BEGIN Entries provided

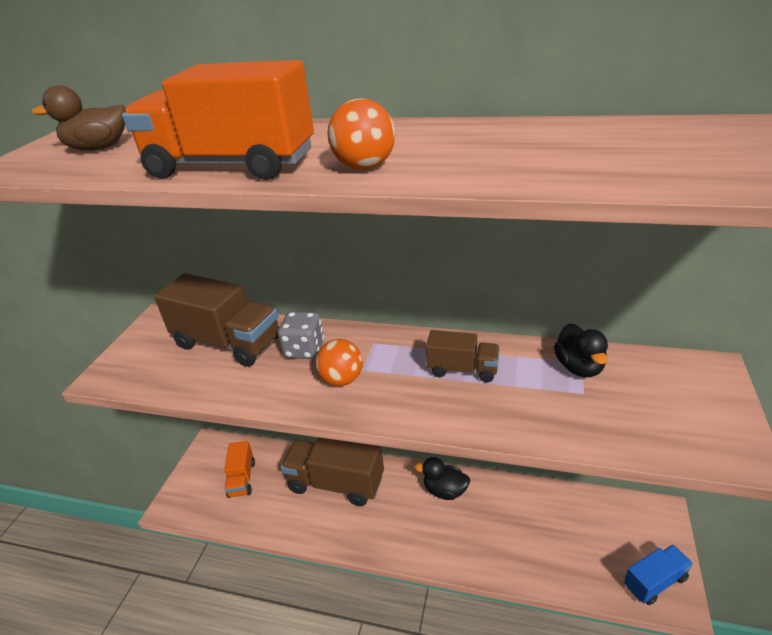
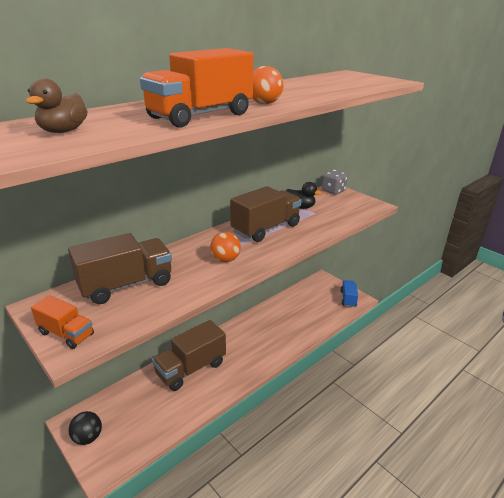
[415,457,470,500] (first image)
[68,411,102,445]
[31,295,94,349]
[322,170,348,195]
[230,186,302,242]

END Entries provided

◆ **Exercise**: Begin with the line that contains "[68,411,102,445]" and print each line exactly until the data ends, including the last line.

◆ **Written solution**:
[68,411,102,445]
[31,295,94,349]
[322,170,348,195]
[230,186,302,242]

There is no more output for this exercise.